Recorded data

######

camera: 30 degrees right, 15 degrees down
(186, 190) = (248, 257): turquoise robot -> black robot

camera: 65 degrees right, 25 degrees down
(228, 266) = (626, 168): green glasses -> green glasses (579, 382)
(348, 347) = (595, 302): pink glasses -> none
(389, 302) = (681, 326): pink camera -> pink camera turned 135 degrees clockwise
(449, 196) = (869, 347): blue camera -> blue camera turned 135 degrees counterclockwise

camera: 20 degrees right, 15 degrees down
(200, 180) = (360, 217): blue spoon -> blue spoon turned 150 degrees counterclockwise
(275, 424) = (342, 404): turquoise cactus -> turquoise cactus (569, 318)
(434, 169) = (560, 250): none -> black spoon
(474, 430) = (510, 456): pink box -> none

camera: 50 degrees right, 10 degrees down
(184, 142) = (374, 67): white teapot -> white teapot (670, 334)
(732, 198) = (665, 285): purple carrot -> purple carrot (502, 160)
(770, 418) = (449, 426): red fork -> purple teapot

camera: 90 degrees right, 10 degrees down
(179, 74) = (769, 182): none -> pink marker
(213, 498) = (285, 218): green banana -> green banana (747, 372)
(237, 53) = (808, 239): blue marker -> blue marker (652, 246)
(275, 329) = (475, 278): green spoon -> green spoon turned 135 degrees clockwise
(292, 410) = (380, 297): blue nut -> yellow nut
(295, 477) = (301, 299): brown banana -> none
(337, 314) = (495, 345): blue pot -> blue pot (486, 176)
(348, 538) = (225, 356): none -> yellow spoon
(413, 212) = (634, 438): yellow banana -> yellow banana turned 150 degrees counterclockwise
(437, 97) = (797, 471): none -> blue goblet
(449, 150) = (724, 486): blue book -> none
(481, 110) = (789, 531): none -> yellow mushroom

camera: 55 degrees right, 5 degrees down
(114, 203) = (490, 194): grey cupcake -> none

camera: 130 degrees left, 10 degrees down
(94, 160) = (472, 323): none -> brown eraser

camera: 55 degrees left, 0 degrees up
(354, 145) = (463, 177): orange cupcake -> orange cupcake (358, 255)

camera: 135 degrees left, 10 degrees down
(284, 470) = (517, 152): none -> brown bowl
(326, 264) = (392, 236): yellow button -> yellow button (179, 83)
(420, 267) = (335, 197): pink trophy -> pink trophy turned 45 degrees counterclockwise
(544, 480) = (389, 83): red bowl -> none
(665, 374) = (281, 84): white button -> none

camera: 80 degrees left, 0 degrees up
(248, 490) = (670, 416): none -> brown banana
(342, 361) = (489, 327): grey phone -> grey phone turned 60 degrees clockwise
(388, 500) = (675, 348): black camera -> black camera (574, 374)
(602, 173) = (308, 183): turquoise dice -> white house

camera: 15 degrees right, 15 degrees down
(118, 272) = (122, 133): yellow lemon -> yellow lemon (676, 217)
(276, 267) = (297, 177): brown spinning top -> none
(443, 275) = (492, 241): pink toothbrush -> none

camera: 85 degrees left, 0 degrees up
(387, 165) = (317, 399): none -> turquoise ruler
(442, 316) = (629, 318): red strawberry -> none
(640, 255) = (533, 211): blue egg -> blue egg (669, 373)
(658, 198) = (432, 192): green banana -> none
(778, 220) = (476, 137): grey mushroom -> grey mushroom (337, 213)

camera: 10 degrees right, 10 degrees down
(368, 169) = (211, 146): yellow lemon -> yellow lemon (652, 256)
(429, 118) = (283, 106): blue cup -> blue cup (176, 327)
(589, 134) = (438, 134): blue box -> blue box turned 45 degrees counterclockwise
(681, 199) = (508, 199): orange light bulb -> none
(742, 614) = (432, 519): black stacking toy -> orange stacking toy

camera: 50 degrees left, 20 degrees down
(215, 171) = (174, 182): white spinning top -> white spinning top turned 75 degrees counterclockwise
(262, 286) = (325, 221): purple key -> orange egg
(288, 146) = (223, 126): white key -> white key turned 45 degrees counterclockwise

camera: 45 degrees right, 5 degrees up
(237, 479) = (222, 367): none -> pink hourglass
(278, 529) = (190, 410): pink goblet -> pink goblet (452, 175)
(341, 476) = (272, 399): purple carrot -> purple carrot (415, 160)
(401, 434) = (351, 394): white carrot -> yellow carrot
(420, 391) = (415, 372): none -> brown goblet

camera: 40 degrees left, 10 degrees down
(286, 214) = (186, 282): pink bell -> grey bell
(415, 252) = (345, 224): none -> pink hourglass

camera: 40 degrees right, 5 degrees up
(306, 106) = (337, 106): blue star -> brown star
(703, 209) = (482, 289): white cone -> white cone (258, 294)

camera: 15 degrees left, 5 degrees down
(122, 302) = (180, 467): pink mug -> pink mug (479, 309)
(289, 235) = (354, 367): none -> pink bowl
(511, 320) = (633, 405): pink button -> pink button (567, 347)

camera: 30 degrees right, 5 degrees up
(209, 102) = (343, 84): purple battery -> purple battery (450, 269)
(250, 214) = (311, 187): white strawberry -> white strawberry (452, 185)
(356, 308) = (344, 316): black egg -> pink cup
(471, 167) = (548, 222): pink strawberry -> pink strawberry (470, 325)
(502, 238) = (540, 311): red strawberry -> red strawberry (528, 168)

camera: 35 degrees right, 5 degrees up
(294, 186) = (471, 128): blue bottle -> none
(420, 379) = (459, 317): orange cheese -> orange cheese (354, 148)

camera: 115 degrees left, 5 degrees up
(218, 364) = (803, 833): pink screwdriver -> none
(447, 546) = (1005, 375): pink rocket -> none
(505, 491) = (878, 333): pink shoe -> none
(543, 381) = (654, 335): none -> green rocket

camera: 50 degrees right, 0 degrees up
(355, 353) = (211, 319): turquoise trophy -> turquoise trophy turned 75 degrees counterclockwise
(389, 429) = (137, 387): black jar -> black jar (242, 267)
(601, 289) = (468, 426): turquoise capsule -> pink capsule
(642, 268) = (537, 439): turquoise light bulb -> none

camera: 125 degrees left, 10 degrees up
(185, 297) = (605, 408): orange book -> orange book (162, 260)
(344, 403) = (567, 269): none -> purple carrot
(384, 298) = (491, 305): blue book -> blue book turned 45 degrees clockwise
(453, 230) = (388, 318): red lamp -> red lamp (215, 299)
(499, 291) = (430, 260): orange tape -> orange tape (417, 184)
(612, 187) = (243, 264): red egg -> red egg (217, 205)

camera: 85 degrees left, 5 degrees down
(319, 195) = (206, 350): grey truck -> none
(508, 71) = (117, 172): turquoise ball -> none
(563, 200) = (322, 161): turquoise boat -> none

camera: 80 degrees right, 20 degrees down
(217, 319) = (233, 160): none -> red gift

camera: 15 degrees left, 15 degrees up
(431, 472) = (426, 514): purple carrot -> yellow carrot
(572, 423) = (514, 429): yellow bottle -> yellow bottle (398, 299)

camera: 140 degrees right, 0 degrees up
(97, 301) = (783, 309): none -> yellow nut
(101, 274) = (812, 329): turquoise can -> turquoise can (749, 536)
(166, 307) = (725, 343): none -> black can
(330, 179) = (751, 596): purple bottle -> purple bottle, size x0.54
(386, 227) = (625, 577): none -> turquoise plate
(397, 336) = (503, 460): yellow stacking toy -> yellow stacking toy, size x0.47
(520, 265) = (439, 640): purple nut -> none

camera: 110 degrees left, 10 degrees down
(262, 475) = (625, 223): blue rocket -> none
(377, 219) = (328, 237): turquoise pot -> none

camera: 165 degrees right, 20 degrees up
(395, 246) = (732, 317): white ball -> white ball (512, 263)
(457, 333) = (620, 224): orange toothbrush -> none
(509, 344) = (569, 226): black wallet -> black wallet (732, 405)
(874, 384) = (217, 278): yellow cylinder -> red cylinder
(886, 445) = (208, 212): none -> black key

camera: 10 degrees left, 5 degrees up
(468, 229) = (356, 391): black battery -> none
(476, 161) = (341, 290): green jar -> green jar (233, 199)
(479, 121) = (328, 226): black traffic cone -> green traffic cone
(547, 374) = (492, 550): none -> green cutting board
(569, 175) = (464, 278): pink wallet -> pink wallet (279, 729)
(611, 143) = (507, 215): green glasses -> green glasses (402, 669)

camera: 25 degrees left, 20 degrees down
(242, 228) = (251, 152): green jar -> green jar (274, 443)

######

(Activity) All lines of the records above with the word "black" in them are to be copied.

(Answer for this exercise)
(186, 190) = (248, 257): turquoise robot -> black robot
(434, 169) = (560, 250): none -> black spoon
(388, 500) = (675, 348): black camera -> black camera (574, 374)
(742, 614) = (432, 519): black stacking toy -> orange stacking toy
(356, 308) = (344, 316): black egg -> pink cup
(389, 429) = (137, 387): black jar -> black jar (242, 267)
(166, 307) = (725, 343): none -> black can
(509, 344) = (569, 226): black wallet -> black wallet (732, 405)
(886, 445) = (208, 212): none -> black key
(468, 229) = (356, 391): black battery -> none
(479, 121) = (328, 226): black traffic cone -> green traffic cone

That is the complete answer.